**Task to carry out**
Check which lines of the entries that follow hold "degrees", then give the number of those lines and nothing more.

┄┄┄┄┄┄┄┄┄┄

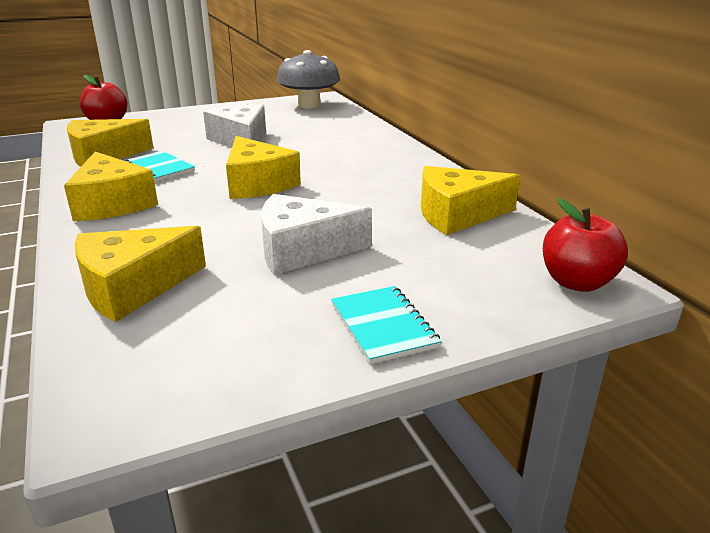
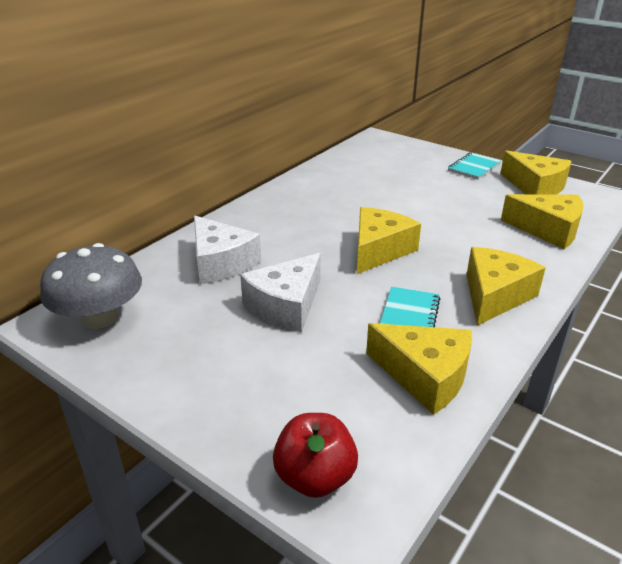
camera: 120 degrees left, 5 degrees up
(302, 250) = (444, 201): white cheese -> white cheese (220, 263)
(457, 215) = (343, 174): yellow cheese -> yellow cheese (535, 187)
(577, 282) = (383, 142): red apple -> none

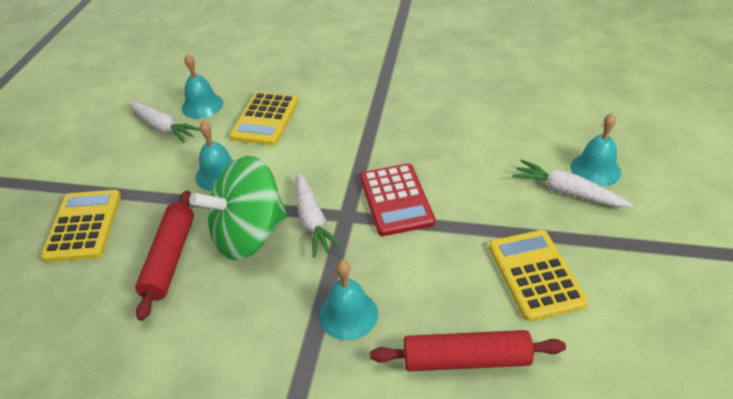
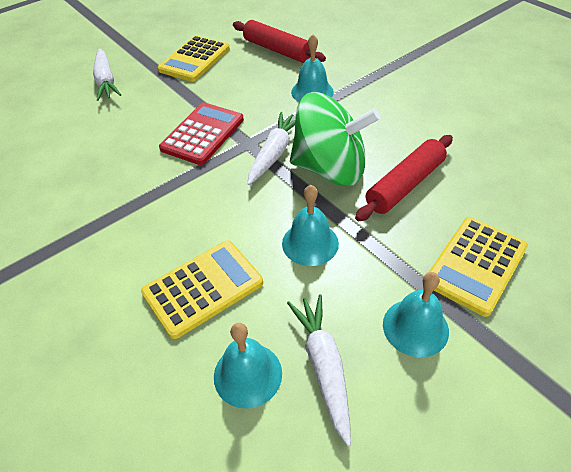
camera: 140 degrees left, 5 degrees up
(595, 169) = (67, 83): turquoise bell -> turquoise bell (415, 327)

┄┄┄┄┄┄┄┄┄┄

**Answer area**
2